##### MATERIAL TO PROCESS #####

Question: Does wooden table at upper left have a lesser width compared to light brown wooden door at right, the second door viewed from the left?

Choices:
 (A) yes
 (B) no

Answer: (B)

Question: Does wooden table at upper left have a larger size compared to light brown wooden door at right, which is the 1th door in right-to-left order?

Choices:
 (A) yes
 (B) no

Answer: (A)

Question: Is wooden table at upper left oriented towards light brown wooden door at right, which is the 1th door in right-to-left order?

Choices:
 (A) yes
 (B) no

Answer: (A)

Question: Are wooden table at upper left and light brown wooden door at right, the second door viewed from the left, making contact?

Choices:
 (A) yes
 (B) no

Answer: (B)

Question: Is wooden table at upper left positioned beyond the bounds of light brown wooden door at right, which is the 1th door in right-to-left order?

#####

**OBJECTIVE**
Please return the lines above word for word, keeping the same order and spacing.

**EXERCISE ANSWER**
Question: Does wooden table at upper left have a lesser width compared to light brown wooden door at right, the second door viewed from the left?

Choices:
 (A) yes
 (B) no

Answer: (B)

Question: Does wooden table at upper left have a larger size compared to light brown wooden door at right, which is the 1th door in right-to-left order?

Choices:
 (A) yes
 (B) no

Answer: (A)

Question: Is wooden table at upper left oriented towards light brown wooden door at right, which is the 1th door in right-to-left order?

Choices:
 (A) yes
 (B) no

Answer: (A)

Question: Are wooden table at upper left and light brown wooden door at right, the second door viewed from the left, making contact?

Choices:
 (A) yes
 (B) no

Answer: (B)

Question: Is wooden table at upper left positioned beyond the bounds of light brown wooden door at right, which is the 1th door in right-to-left order?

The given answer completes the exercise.